Copy the following items line for line, without any changes.

### Supplied records

+--

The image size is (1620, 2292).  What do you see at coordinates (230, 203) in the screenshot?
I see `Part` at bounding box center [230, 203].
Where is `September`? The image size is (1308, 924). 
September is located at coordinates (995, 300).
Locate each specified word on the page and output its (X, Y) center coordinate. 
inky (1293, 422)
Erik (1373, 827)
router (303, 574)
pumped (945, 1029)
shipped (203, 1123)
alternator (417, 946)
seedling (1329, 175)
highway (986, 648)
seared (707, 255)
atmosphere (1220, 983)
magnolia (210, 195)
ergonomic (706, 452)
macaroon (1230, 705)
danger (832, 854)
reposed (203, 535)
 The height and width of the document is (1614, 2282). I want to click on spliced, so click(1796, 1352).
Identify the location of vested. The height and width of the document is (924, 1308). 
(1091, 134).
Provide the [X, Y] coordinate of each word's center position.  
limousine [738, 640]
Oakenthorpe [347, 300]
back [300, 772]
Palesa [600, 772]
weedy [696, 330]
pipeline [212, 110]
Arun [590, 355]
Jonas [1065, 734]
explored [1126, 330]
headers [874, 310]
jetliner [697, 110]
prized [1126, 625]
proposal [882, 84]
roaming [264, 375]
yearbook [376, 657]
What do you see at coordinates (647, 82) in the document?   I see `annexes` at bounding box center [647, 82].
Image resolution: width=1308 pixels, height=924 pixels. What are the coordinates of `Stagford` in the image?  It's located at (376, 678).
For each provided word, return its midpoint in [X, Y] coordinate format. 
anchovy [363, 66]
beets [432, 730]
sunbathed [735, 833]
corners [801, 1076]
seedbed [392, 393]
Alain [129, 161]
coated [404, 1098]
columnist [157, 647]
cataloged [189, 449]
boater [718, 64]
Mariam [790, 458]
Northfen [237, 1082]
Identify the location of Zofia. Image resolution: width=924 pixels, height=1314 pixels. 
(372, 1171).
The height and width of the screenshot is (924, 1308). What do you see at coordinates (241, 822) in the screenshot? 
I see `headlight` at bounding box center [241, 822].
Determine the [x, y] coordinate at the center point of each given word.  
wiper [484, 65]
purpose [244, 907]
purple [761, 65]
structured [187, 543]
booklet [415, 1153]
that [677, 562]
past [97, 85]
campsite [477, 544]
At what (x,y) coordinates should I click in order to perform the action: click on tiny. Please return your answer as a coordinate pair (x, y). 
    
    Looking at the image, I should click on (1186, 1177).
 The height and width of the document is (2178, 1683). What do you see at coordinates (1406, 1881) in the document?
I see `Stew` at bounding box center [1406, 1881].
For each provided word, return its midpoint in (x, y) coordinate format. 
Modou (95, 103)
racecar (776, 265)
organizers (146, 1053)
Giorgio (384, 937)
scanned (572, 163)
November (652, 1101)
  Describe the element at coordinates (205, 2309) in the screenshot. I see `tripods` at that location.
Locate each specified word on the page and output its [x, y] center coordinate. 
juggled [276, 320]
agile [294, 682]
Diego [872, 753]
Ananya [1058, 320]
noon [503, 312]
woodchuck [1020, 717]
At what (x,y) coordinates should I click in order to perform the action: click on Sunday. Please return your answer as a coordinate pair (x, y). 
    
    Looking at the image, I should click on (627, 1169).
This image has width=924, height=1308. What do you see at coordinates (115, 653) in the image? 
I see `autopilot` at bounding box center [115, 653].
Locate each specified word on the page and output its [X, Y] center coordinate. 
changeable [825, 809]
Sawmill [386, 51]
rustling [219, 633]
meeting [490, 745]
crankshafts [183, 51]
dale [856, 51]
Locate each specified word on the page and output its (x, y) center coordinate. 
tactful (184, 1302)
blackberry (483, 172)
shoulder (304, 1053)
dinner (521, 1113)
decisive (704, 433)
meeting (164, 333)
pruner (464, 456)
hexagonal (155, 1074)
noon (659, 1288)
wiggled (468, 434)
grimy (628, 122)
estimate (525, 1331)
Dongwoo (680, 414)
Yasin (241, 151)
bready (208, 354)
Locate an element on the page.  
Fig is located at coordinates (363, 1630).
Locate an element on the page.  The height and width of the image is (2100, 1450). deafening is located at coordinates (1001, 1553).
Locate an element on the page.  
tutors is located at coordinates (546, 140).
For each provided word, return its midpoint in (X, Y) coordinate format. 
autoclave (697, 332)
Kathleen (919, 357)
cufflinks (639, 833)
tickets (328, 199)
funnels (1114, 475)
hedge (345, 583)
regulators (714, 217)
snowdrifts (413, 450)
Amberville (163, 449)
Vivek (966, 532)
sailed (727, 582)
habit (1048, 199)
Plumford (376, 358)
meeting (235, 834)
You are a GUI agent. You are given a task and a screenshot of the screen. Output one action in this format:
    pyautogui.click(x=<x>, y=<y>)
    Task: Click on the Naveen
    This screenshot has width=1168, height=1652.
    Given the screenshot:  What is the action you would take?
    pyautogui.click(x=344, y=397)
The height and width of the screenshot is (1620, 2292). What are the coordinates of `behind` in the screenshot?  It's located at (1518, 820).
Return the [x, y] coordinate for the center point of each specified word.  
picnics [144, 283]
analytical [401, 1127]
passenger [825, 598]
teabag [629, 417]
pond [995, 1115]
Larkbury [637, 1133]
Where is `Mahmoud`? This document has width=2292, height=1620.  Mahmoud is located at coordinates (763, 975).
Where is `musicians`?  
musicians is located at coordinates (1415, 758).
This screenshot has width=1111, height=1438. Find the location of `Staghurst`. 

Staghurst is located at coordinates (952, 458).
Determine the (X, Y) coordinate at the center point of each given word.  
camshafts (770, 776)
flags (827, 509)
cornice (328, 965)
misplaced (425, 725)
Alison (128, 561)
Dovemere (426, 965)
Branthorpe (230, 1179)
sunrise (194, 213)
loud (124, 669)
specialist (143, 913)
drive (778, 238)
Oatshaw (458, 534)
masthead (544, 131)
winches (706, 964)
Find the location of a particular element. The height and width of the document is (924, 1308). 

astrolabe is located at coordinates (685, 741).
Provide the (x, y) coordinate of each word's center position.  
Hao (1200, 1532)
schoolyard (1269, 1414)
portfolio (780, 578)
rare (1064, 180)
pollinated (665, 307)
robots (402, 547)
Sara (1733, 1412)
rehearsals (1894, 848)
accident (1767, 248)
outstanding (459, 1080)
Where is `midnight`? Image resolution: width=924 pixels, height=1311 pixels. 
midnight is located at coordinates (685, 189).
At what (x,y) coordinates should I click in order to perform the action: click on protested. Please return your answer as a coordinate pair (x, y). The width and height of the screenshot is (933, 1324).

+--

### The reply
The image size is (1620, 2292).  What do you see at coordinates (230, 203) in the screenshot?
I see `Part` at bounding box center [230, 203].
Where is `September`? The image size is (1308, 924). 
September is located at coordinates (995, 300).
Locate each specified word on the page and output its (X, Y) center coordinate. 
inky (1293, 422)
Erik (1373, 827)
router (303, 574)
pumped (945, 1029)
shipped (203, 1123)
alternator (417, 946)
seedling (1329, 175)
highway (986, 648)
seared (707, 255)
atmosphere (1220, 983)
magnolia (210, 195)
ergonomic (706, 452)
macaroon (1230, 705)
danger (832, 854)
reposed (203, 535)
 The height and width of the document is (1614, 2282). I want to click on spliced, so click(1796, 1352).
Identify the location of vested. The height and width of the document is (924, 1308). 
(1091, 134).
Provide the [X, Y] coordinate of each word's center position.  
limousine [738, 640]
Oakenthorpe [347, 300]
back [300, 772]
Palesa [600, 772]
weedy [696, 330]
pipeline [212, 110]
Arun [590, 355]
Jonas [1065, 734]
explored [1126, 330]
headers [874, 310]
jetliner [697, 110]
prized [1126, 625]
proposal [882, 84]
roaming [264, 375]
yearbook [376, 657]
What do you see at coordinates (647, 82) in the document?   I see `annexes` at bounding box center [647, 82].
Image resolution: width=1308 pixels, height=924 pixels. What are the coordinates of `Stagford` in the image?  It's located at (376, 678).
For each provided word, return its midpoint in [X, Y] coordinate format. 
anchovy [363, 66]
beets [432, 730]
sunbathed [735, 833]
corners [801, 1076]
seedbed [392, 393]
Alain [129, 161]
coated [404, 1098]
columnist [157, 647]
cataloged [189, 449]
boater [718, 64]
Mariam [790, 458]
Northfen [237, 1082]
Identify the location of Zofia. Image resolution: width=924 pixels, height=1314 pixels. 
(372, 1171).
The height and width of the screenshot is (924, 1308). What do you see at coordinates (241, 822) in the screenshot? 
I see `headlight` at bounding box center [241, 822].
Determine the [x, y] coordinate at the center point of each given word.  
wiper [484, 65]
purpose [244, 907]
purple [761, 65]
structured [187, 543]
booklet [415, 1153]
that [677, 562]
past [97, 85]
campsite [477, 544]
At what (x,y) coordinates should I click in order to perform the action: click on tiny. Please return your answer as a coordinate pair (x, y). 
    
    Looking at the image, I should click on (1186, 1177).
 The height and width of the document is (2178, 1683). What do you see at coordinates (1406, 1881) in the document?
I see `Stew` at bounding box center [1406, 1881].
For each provided word, return its midpoint in (x, y) coordinate format. 
Modou (95, 103)
racecar (776, 265)
organizers (146, 1053)
Giorgio (384, 937)
scanned (572, 163)
November (652, 1101)
  Describe the element at coordinates (205, 2309) in the screenshot. I see `tripods` at that location.
Locate each specified word on the page and output its [x, y] center coordinate. 
juggled [276, 320]
agile [294, 682]
Diego [872, 753]
Ananya [1058, 320]
noon [503, 312]
woodchuck [1020, 717]
At what (x,y) coordinates should I click in order to perform the action: click on Sunday. Please return your answer as a coordinate pair (x, y). 
    
    Looking at the image, I should click on (627, 1169).
This image has width=924, height=1308. What do you see at coordinates (115, 653) in the image? 
I see `autopilot` at bounding box center [115, 653].
Locate each specified word on the page and output its [X, Y] center coordinate. 
changeable [825, 809]
Sawmill [386, 51]
rustling [219, 633]
meeting [490, 745]
crankshafts [183, 51]
dale [856, 51]
Locate each specified word on the page and output its (x, y) center coordinate. 
tactful (184, 1302)
blackberry (483, 172)
shoulder (304, 1053)
dinner (521, 1113)
decisive (704, 433)
meeting (164, 333)
pruner (464, 456)
hexagonal (155, 1074)
noon (659, 1288)
wiggled (468, 434)
grimy (628, 122)
estimate (525, 1331)
Dongwoo (680, 414)
Yasin (241, 151)
bready (208, 354)
Locate an element on the page.  
Fig is located at coordinates (363, 1630).
Locate an element on the page.  The height and width of the image is (2100, 1450). deafening is located at coordinates (1001, 1553).
Locate an element on the page.  
tutors is located at coordinates (546, 140).
For each provided word, return its midpoint in (X, Y) coordinate format. 
autoclave (697, 332)
Kathleen (919, 357)
cufflinks (639, 833)
tickets (328, 199)
funnels (1114, 475)
hedge (345, 583)
regulators (714, 217)
snowdrifts (413, 450)
Amberville (163, 449)
Vivek (966, 532)
sailed (727, 582)
habit (1048, 199)
Plumford (376, 358)
meeting (235, 834)
You are a GUI agent. You are given a task and a screenshot of the screen. Output one action in this format:
    pyautogui.click(x=<x>, y=<y>)
    Task: Click on the Naveen
    This screenshot has width=1168, height=1652.
    Given the screenshot:  What is the action you would take?
    pyautogui.click(x=344, y=397)
The height and width of the screenshot is (1620, 2292). What are the coordinates of `behind` in the screenshot?  It's located at (1518, 820).
Return the [x, y] coordinate for the center point of each specified word.  
picnics [144, 283]
analytical [401, 1127]
passenger [825, 598]
teabag [629, 417]
pond [995, 1115]
Larkbury [637, 1133]
Where is `Mahmoud`? This document has width=2292, height=1620.  Mahmoud is located at coordinates (763, 975).
Where is `musicians`?  
musicians is located at coordinates (1415, 758).
This screenshot has width=1111, height=1438. Find the location of `Staghurst`. 

Staghurst is located at coordinates (952, 458).
Determine the (X, Y) coordinate at the center point of each given word.  
camshafts (770, 776)
flags (827, 509)
cornice (328, 965)
misplaced (425, 725)
Alison (128, 561)
Dovemere (426, 965)
Branthorpe (230, 1179)
sunrise (194, 213)
loud (124, 669)
specialist (143, 913)
drive (778, 238)
Oatshaw (458, 534)
masthead (544, 131)
winches (706, 964)
Find the location of a particular element. The height and width of the document is (924, 1308). 

astrolabe is located at coordinates (685, 741).
Provide the (x, y) coordinate of each word's center position.  
Hao (1200, 1532)
schoolyard (1269, 1414)
portfolio (780, 578)
rare (1064, 180)
pollinated (665, 307)
robots (402, 547)
Sara (1733, 1412)
rehearsals (1894, 848)
accident (1767, 248)
outstanding (459, 1080)
Where is `midnight`? Image resolution: width=924 pixels, height=1311 pixels. 
midnight is located at coordinates (685, 189).
At what (x,y) coordinates should I click in order to perform the action: click on protested. Please return your answer as a coordinate pair (x, y). The width and height of the screenshot is (933, 1324).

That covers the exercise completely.